___ DATASET SECTION
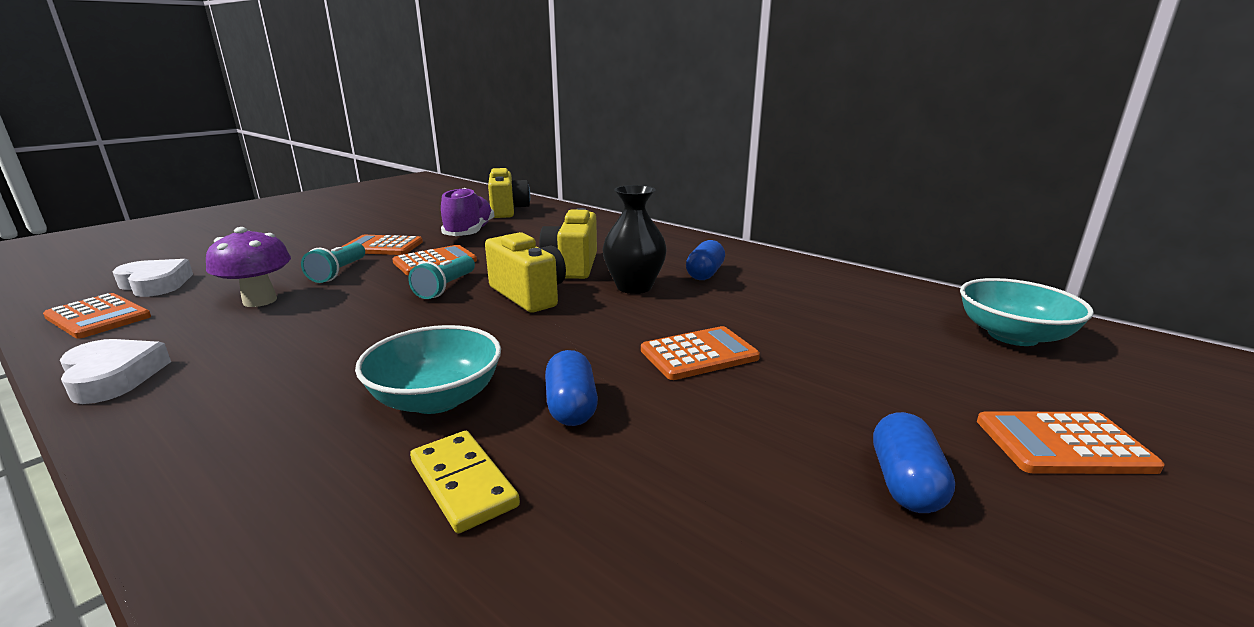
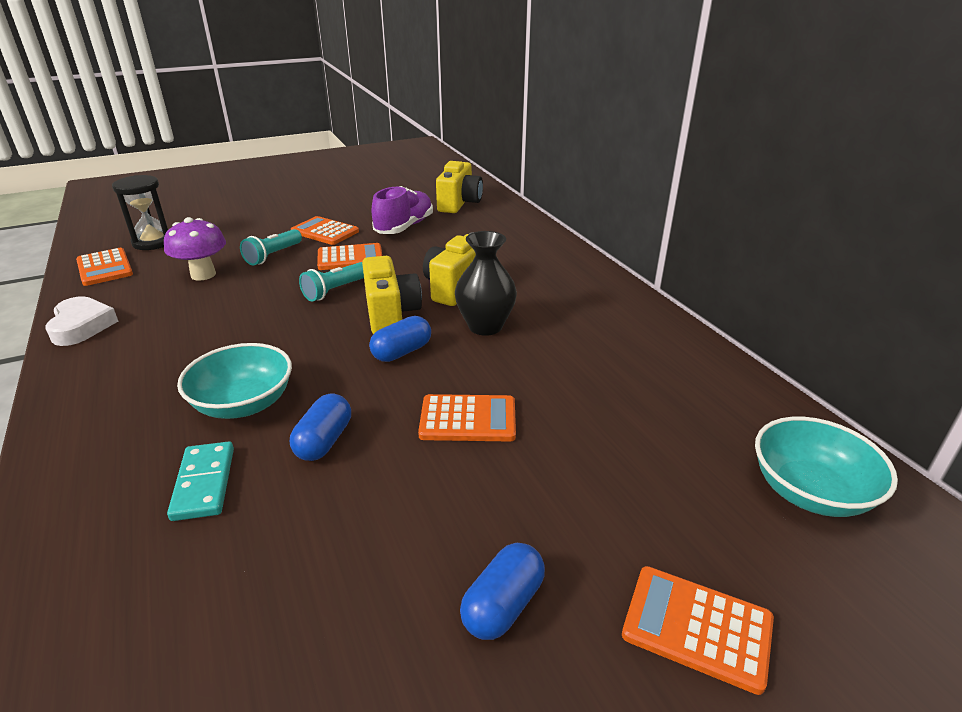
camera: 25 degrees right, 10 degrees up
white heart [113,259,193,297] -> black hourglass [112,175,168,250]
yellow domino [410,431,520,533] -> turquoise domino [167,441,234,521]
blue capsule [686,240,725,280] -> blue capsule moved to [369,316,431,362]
______
■ WORK INSTRUCTIONS
The required output is the listing above reproduced exactly, pictures removed.

■ TASK OUTPUT
camera: 25 degrees right, 10 degrees up
white heart [113,259,193,297] -> black hourglass [112,175,168,250]
yellow domino [410,431,520,533] -> turquoise domino [167,441,234,521]
blue capsule [686,240,725,280] -> blue capsule moved to [369,316,431,362]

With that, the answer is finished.